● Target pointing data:

%%

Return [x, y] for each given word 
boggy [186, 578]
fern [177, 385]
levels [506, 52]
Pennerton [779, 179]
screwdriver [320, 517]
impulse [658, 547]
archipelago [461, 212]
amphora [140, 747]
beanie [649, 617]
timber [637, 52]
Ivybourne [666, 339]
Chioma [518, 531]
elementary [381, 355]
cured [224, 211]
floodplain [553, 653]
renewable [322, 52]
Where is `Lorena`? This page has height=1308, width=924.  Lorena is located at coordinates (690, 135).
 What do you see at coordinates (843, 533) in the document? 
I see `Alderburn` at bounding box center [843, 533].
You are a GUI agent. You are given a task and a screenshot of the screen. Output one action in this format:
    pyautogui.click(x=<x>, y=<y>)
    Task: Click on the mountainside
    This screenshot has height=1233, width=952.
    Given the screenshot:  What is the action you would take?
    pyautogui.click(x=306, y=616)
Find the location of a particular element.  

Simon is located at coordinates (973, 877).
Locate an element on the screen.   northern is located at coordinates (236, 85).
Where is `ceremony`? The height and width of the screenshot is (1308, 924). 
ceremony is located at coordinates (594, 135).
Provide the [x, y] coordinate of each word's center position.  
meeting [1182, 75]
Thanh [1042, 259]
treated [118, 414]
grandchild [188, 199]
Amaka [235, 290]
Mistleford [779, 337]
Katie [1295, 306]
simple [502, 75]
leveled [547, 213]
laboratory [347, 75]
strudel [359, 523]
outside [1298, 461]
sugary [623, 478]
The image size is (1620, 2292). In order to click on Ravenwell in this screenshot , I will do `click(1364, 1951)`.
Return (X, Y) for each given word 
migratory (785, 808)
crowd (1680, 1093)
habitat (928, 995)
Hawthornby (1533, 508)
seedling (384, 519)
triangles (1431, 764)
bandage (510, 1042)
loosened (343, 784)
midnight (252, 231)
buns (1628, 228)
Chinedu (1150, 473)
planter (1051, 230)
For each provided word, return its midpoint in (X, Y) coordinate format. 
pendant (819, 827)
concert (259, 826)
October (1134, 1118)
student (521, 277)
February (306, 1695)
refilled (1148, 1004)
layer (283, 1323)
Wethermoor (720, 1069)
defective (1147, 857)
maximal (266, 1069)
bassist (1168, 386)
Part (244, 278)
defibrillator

%%

● Do this:
Copy the records word for word, starting at the first line and ending with the line that contains "center [843, 533].".

● Written solution:
Return [x, y] for each given word 
boggy [186, 578]
fern [177, 385]
levels [506, 52]
Pennerton [779, 179]
screwdriver [320, 517]
impulse [658, 547]
archipelago [461, 212]
amphora [140, 747]
beanie [649, 617]
timber [637, 52]
Ivybourne [666, 339]
Chioma [518, 531]
elementary [381, 355]
cured [224, 211]
floodplain [553, 653]
renewable [322, 52]
Where is `Lorena`? This page has height=1308, width=924.  Lorena is located at coordinates (690, 135).
 What do you see at coordinates (843, 533) in the document? 
I see `Alderburn` at bounding box center [843, 533].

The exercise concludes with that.